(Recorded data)
>> Start
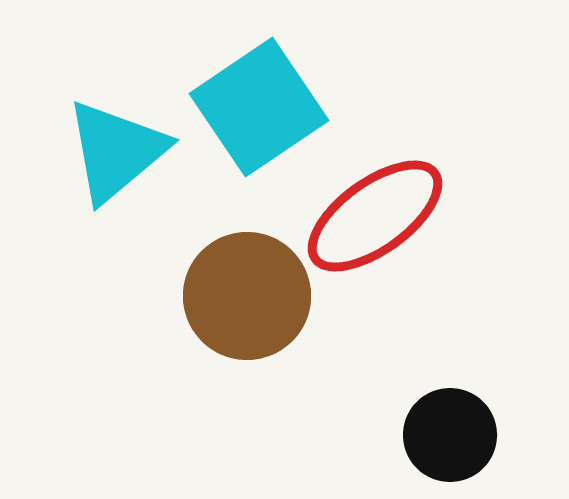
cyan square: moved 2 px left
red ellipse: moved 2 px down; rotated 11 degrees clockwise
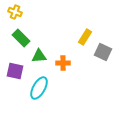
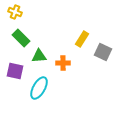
yellow rectangle: moved 3 px left, 2 px down
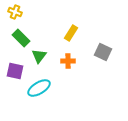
yellow rectangle: moved 11 px left, 6 px up
green triangle: rotated 49 degrees counterclockwise
orange cross: moved 5 px right, 2 px up
cyan ellipse: rotated 30 degrees clockwise
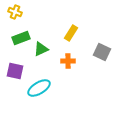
green rectangle: rotated 66 degrees counterclockwise
gray square: moved 1 px left
green triangle: moved 2 px right, 7 px up; rotated 28 degrees clockwise
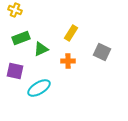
yellow cross: moved 2 px up
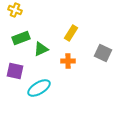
gray square: moved 1 px right, 1 px down
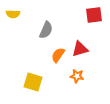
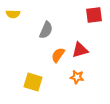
red triangle: moved 1 px down
orange star: moved 1 px down
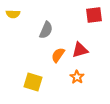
orange star: rotated 24 degrees clockwise
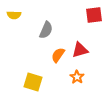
yellow semicircle: moved 1 px right, 1 px down
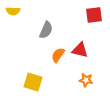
yellow semicircle: moved 1 px left, 4 px up
red triangle: rotated 30 degrees clockwise
orange star: moved 9 px right, 3 px down; rotated 24 degrees counterclockwise
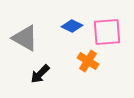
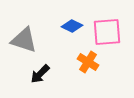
gray triangle: moved 1 px left, 2 px down; rotated 12 degrees counterclockwise
orange cross: moved 1 px down
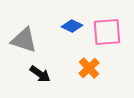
orange cross: moved 1 px right, 6 px down; rotated 15 degrees clockwise
black arrow: rotated 100 degrees counterclockwise
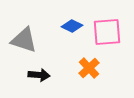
black arrow: moved 1 px left, 1 px down; rotated 30 degrees counterclockwise
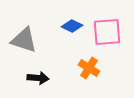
orange cross: rotated 15 degrees counterclockwise
black arrow: moved 1 px left, 3 px down
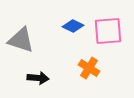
blue diamond: moved 1 px right
pink square: moved 1 px right, 1 px up
gray triangle: moved 3 px left
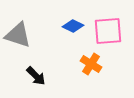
gray triangle: moved 3 px left, 5 px up
orange cross: moved 2 px right, 4 px up
black arrow: moved 2 px left, 2 px up; rotated 40 degrees clockwise
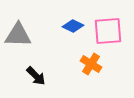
gray triangle: rotated 16 degrees counterclockwise
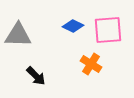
pink square: moved 1 px up
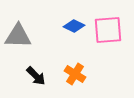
blue diamond: moved 1 px right
gray triangle: moved 1 px down
orange cross: moved 16 px left, 10 px down
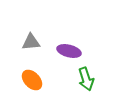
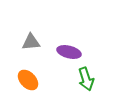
purple ellipse: moved 1 px down
orange ellipse: moved 4 px left
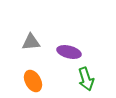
orange ellipse: moved 5 px right, 1 px down; rotated 15 degrees clockwise
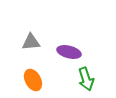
orange ellipse: moved 1 px up
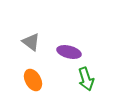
gray triangle: rotated 42 degrees clockwise
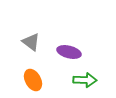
green arrow: moved 1 px left, 1 px down; rotated 70 degrees counterclockwise
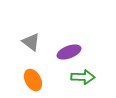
purple ellipse: rotated 35 degrees counterclockwise
green arrow: moved 2 px left, 3 px up
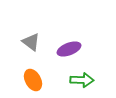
purple ellipse: moved 3 px up
green arrow: moved 1 px left, 3 px down
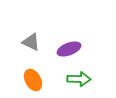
gray triangle: rotated 12 degrees counterclockwise
green arrow: moved 3 px left, 1 px up
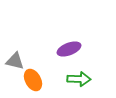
gray triangle: moved 16 px left, 19 px down; rotated 12 degrees counterclockwise
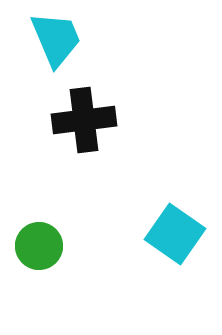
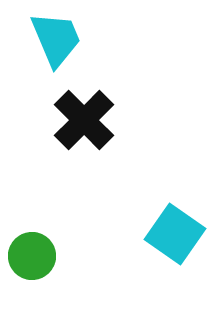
black cross: rotated 38 degrees counterclockwise
green circle: moved 7 px left, 10 px down
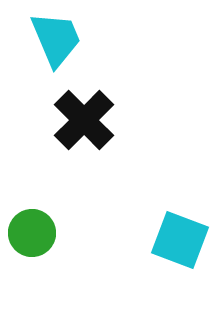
cyan square: moved 5 px right, 6 px down; rotated 14 degrees counterclockwise
green circle: moved 23 px up
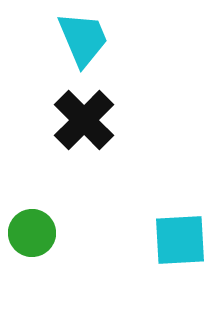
cyan trapezoid: moved 27 px right
cyan square: rotated 24 degrees counterclockwise
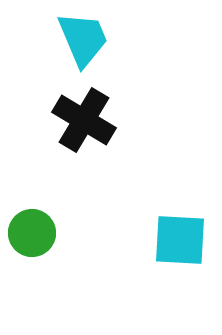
black cross: rotated 14 degrees counterclockwise
cyan square: rotated 6 degrees clockwise
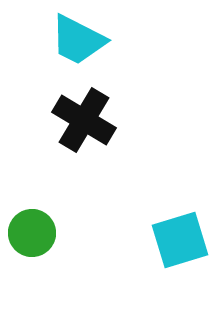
cyan trapezoid: moved 5 px left, 1 px down; rotated 140 degrees clockwise
cyan square: rotated 20 degrees counterclockwise
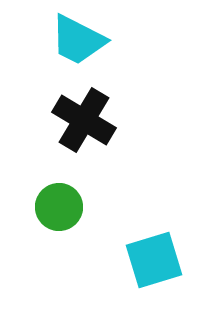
green circle: moved 27 px right, 26 px up
cyan square: moved 26 px left, 20 px down
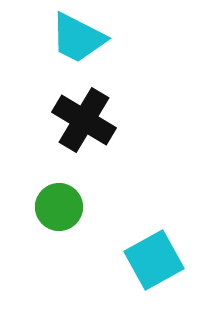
cyan trapezoid: moved 2 px up
cyan square: rotated 12 degrees counterclockwise
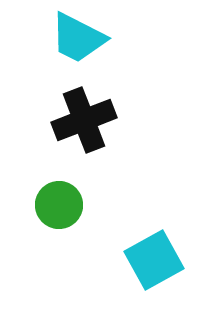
black cross: rotated 38 degrees clockwise
green circle: moved 2 px up
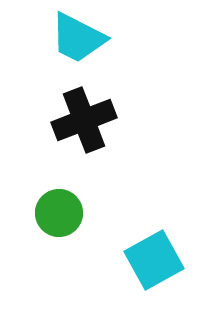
green circle: moved 8 px down
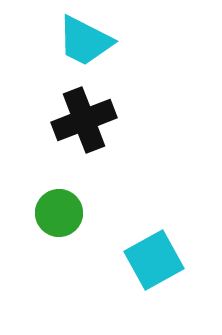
cyan trapezoid: moved 7 px right, 3 px down
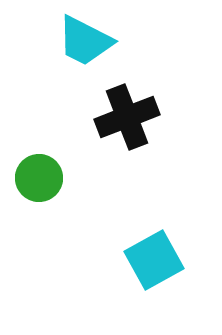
black cross: moved 43 px right, 3 px up
green circle: moved 20 px left, 35 px up
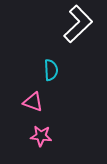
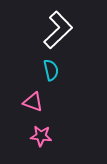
white L-shape: moved 20 px left, 6 px down
cyan semicircle: rotated 10 degrees counterclockwise
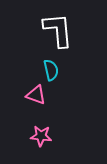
white L-shape: rotated 51 degrees counterclockwise
pink triangle: moved 3 px right, 7 px up
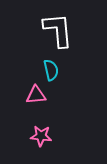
pink triangle: rotated 25 degrees counterclockwise
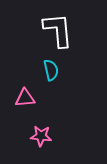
pink triangle: moved 11 px left, 3 px down
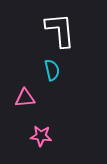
white L-shape: moved 2 px right
cyan semicircle: moved 1 px right
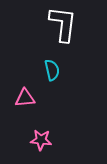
white L-shape: moved 3 px right, 6 px up; rotated 12 degrees clockwise
pink star: moved 4 px down
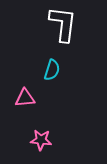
cyan semicircle: rotated 30 degrees clockwise
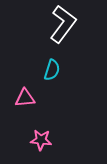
white L-shape: rotated 30 degrees clockwise
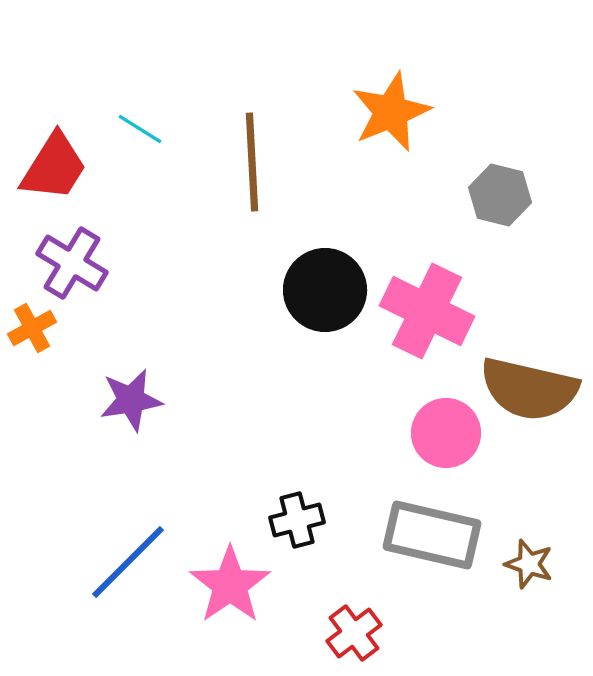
>> End
**TASK PROMPT:** Render the lines from the beginning of the records through the line that contains "yellow semicircle: moved 1 px right, 1" as a numbered list, with both of those lines included. Leave out the pictures and any blank lines.

**SOLVED PROBLEM:**
1. cyan square: moved 2 px left
2. red ellipse: moved 2 px down; rotated 11 degrees clockwise
3. yellow rectangle: moved 3 px left, 2 px down
4. yellow rectangle: moved 11 px left, 6 px up
5. green triangle: rotated 49 degrees counterclockwise
6. orange cross: moved 5 px right, 2 px up
7. cyan ellipse: rotated 30 degrees clockwise
8. green rectangle: rotated 66 degrees counterclockwise
9. gray square: moved 1 px left
10. green triangle: moved 2 px right, 7 px up; rotated 28 degrees clockwise
11. yellow cross: moved 2 px up
12. gray square: moved 1 px right, 1 px down
13. red triangle: moved 1 px down
14. orange star: moved 1 px down
15. orange star: rotated 24 degrees clockwise
16. yellow semicircle: moved 1 px right, 1 px down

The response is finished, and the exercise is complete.